To do: When the line with "none -> black slope A3:C6 level 1 top C" turns up below, begin repeating exactly, and carry on through the line with "none -> grey brick F5:F6 level 3"; no pictures go into the copy.

[Opening Study material section]

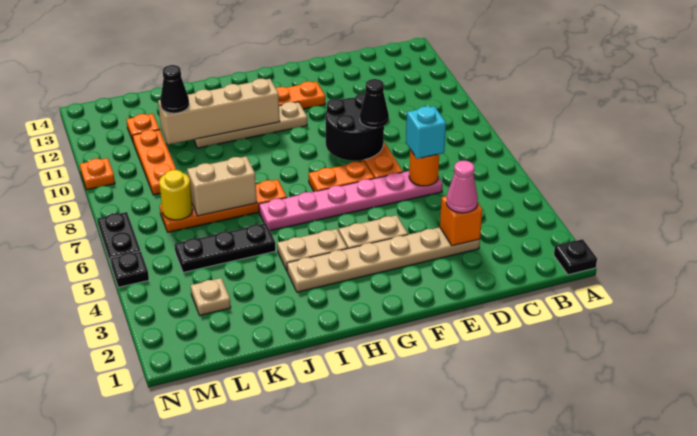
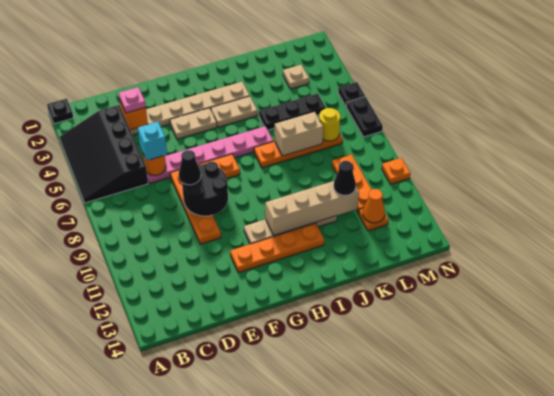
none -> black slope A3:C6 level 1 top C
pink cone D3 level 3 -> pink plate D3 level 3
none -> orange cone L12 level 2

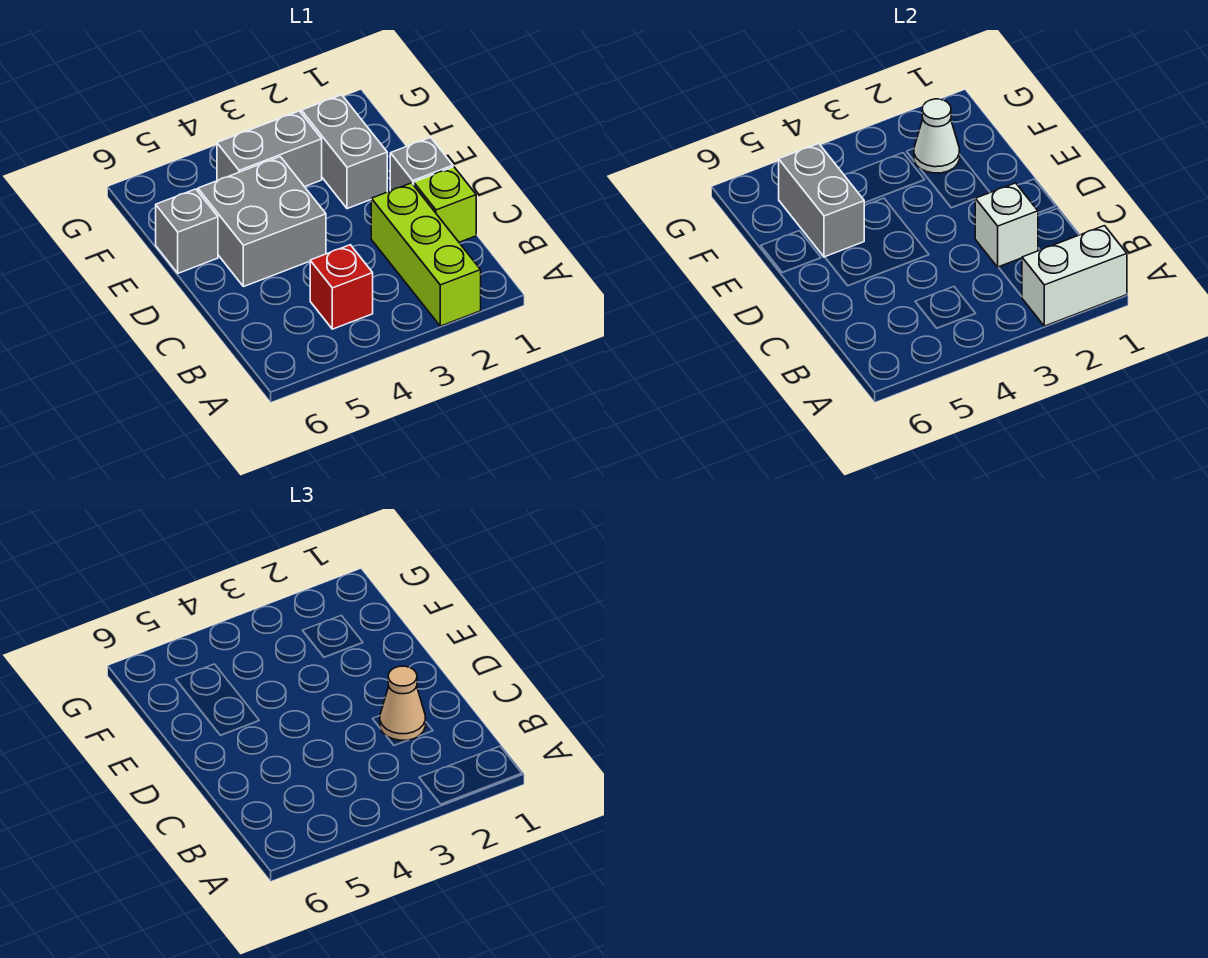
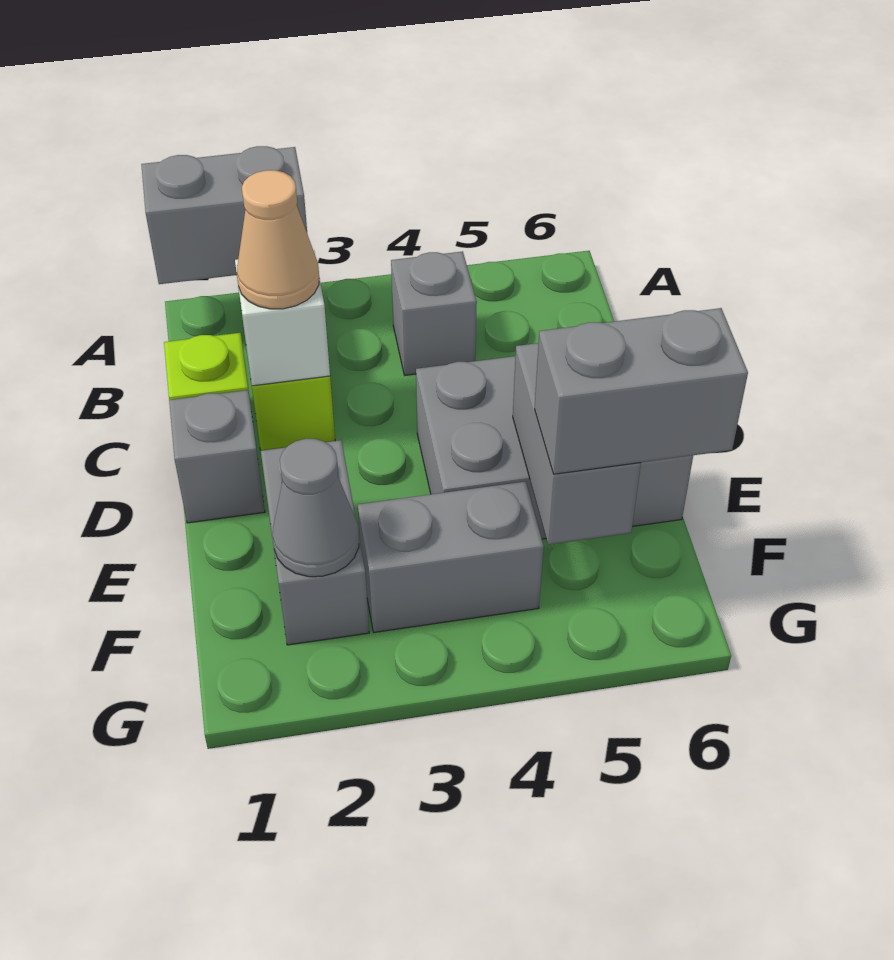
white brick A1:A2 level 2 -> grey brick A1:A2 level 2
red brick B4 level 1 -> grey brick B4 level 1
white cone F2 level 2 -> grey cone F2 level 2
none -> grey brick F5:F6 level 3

[Closing Study material section]
[Opening Study material section]

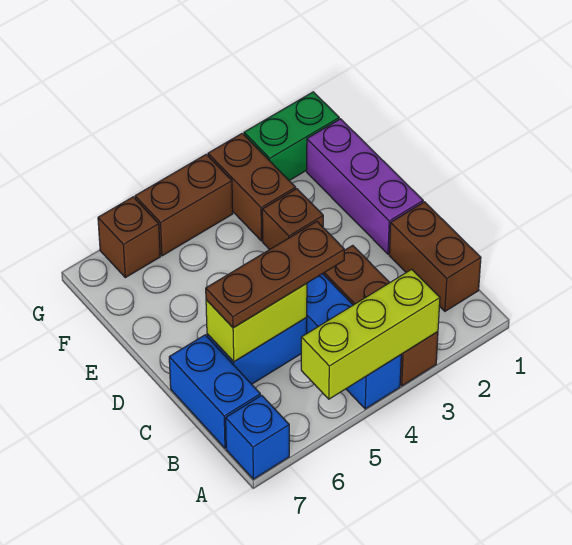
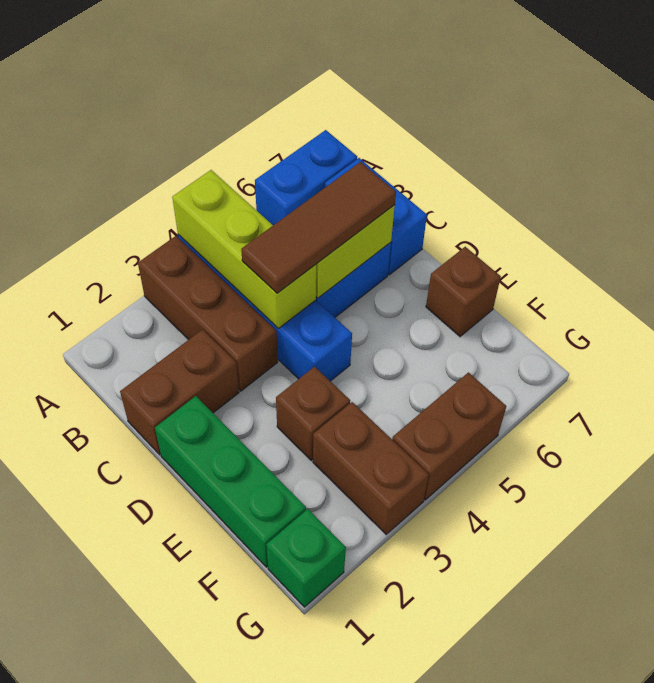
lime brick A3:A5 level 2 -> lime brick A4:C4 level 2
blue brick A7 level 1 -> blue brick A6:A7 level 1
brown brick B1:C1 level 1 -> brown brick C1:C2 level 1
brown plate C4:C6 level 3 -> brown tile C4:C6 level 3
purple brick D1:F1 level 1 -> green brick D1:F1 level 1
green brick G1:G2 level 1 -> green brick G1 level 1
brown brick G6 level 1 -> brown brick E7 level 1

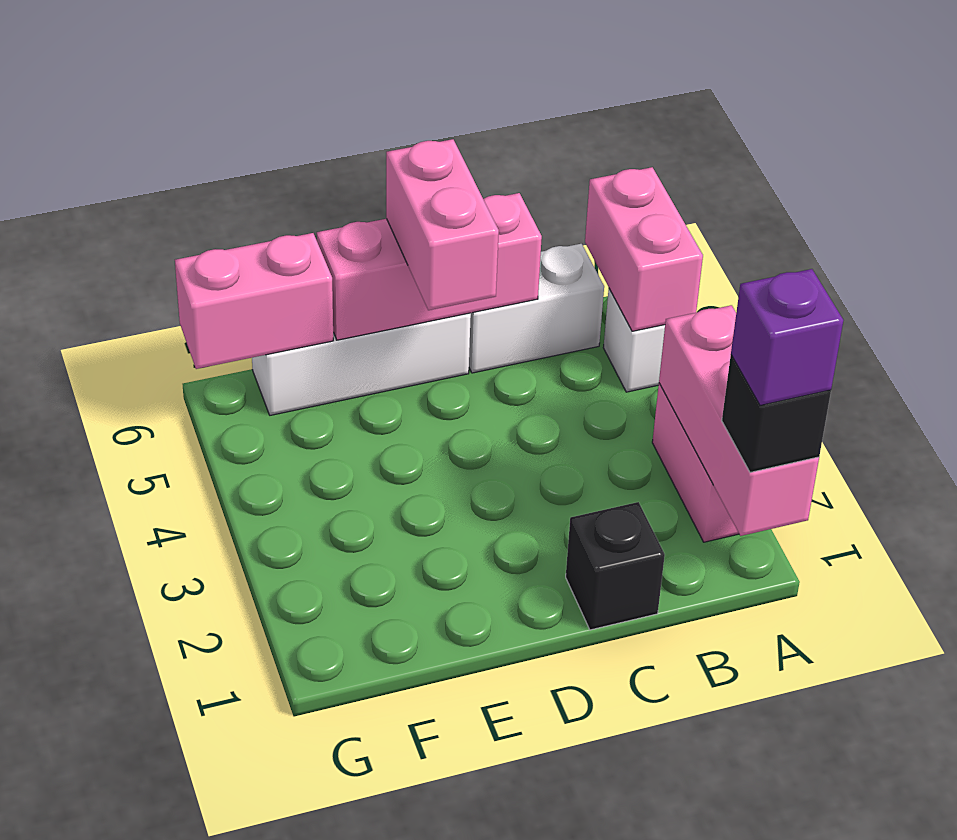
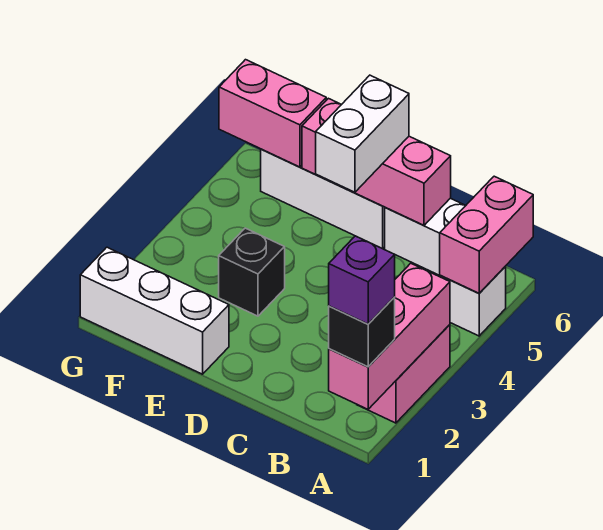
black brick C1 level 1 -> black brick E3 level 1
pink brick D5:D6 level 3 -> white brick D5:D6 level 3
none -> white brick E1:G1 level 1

[Closing Study material section]
[Opening Study material section]

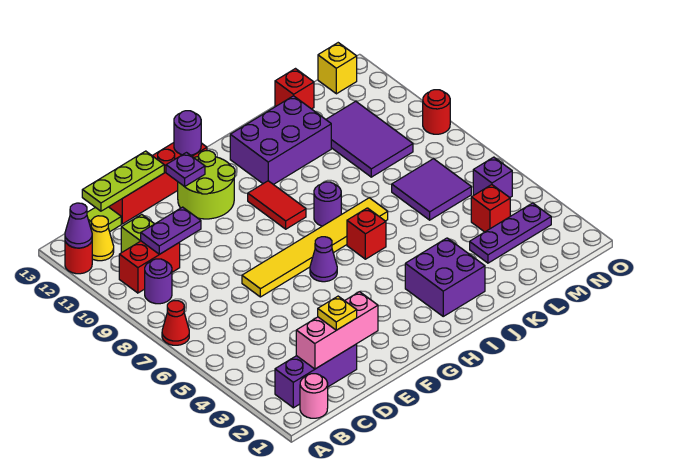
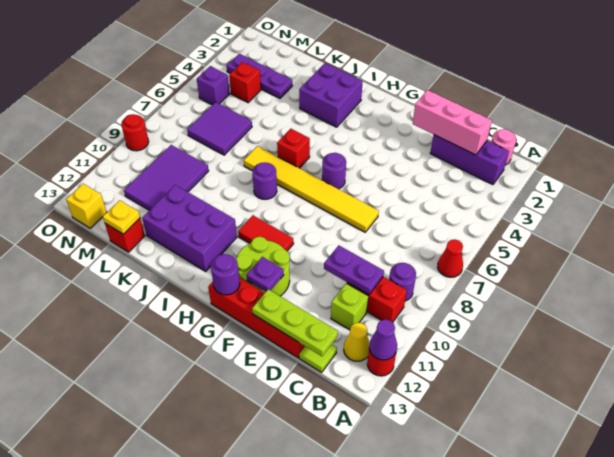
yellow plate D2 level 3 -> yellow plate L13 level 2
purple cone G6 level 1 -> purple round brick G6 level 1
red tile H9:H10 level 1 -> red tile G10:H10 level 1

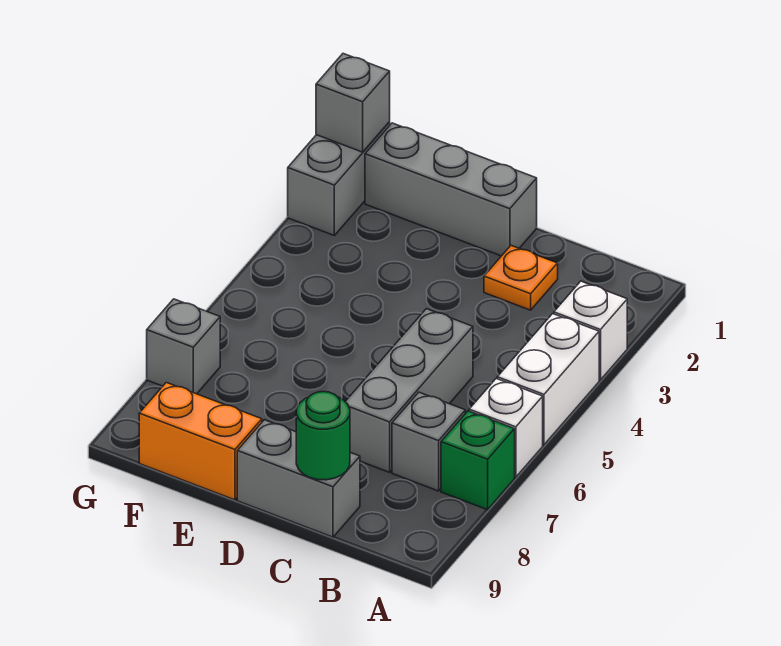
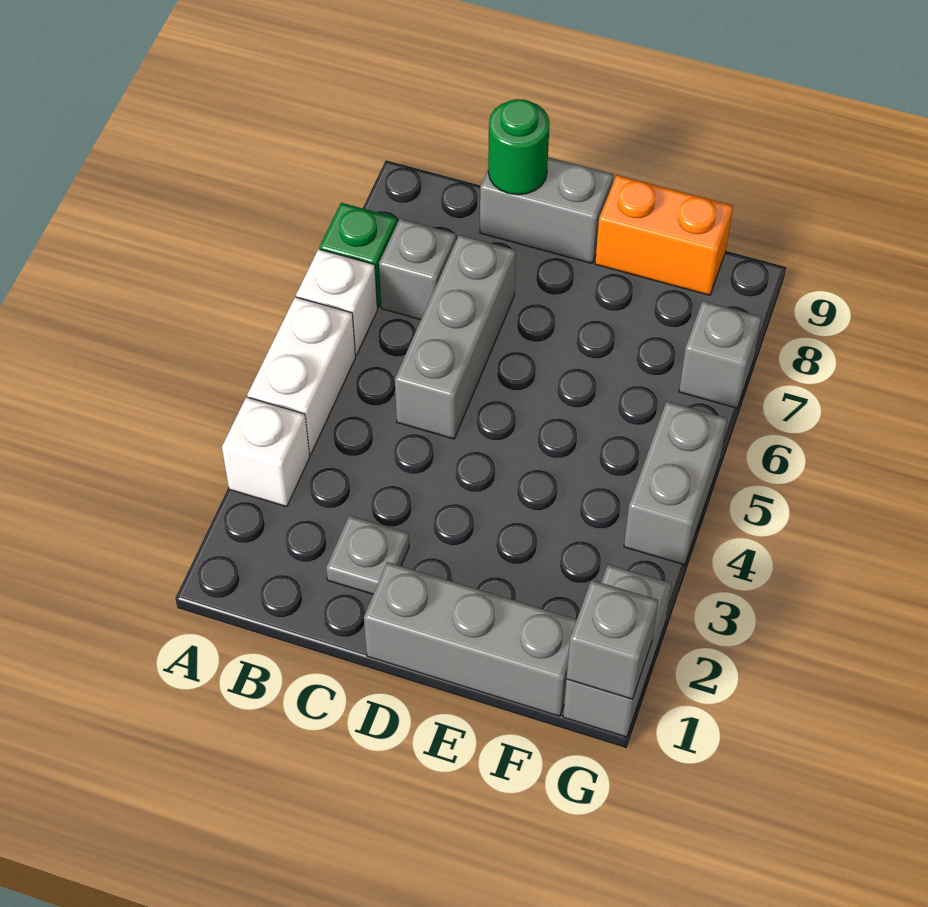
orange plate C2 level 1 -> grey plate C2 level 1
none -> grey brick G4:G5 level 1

[Closing Study material section]

Response to the task:
none -> black slope A3:C6 level 1 top C
pink cone D3 level 3 -> pink plate D3 level 3
none -> orange cone L12 level 2

white brick A1:A2 level 2 -> grey brick A1:A2 level 2
red brick B4 level 1 -> grey brick B4 level 1
white cone F2 level 2 -> grey cone F2 level 2
none -> grey brick F5:F6 level 3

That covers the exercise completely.